• **What you should do**: Write out the records below word for word, please.

--- START ---

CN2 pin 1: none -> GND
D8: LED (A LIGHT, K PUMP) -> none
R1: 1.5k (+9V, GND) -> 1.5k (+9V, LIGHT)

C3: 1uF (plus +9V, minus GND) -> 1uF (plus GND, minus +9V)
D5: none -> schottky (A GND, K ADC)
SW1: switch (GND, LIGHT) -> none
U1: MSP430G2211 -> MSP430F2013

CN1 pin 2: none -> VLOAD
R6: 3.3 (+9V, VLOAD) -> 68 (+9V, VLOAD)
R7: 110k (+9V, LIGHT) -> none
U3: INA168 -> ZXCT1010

--- END ---

• **Answer section**:
CN2 pin 1: none -> GND
D8: LED (A LIGHT, K PUMP) -> none
R1: 1.5k (+9V, GND) -> 1.5k (+9V, LIGHT)

C3: 1uF (plus +9V, minus GND) -> 1uF (plus GND, minus +9V)
D5: none -> schottky (A GND, K ADC)
SW1: switch (GND, LIGHT) -> none
U1: MSP430G2211 -> MSP430F2013

CN1 pin 2: none -> VLOAD
R6: 3.3 (+9V, VLOAD) -> 68 (+9V, VLOAD)
R7: 110k (+9V, LIGHT) -> none
U3: INA168 -> ZXCT1010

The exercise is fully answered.